§ **Data section**:
__________________________________________________

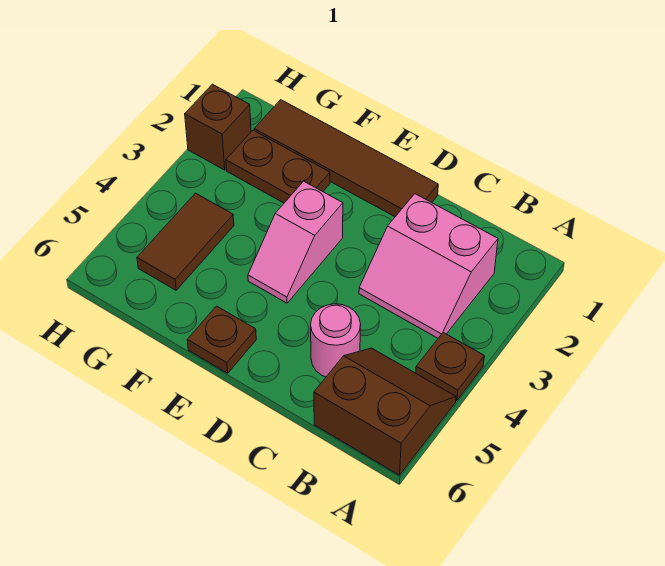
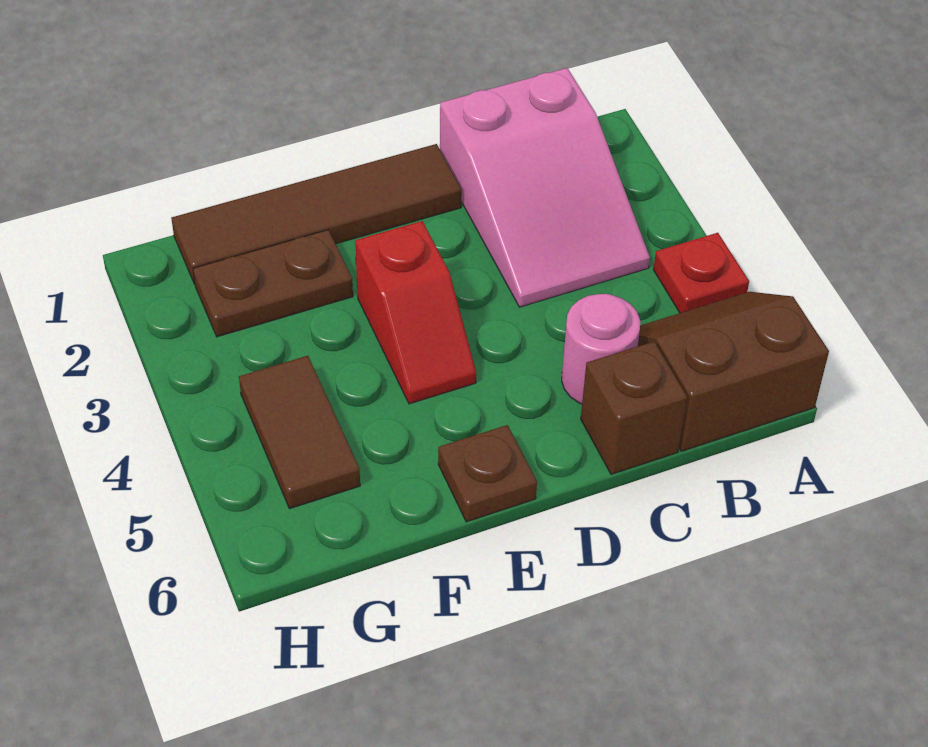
brown plate A4 level 1 -> red plate A4 level 1
pink slope B2:C3 level 1 top 2 -> pink slope B1:C3 level 1 top 1
pink slope E3:E4 level 1 top 3 -> red slope E3:E4 level 1 top 3
brown brick H2 level 1 -> brown brick C6 level 1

__________________________________________________

§ **What the task asks**:
Take the line that contains "pink slope E3:E4" and every line after it in the material above. Set those lines down exactly and nothing more.

§ **Response to the task**:
pink slope E3:E4 level 1 top 3 -> red slope E3:E4 level 1 top 3
brown brick H2 level 1 -> brown brick C6 level 1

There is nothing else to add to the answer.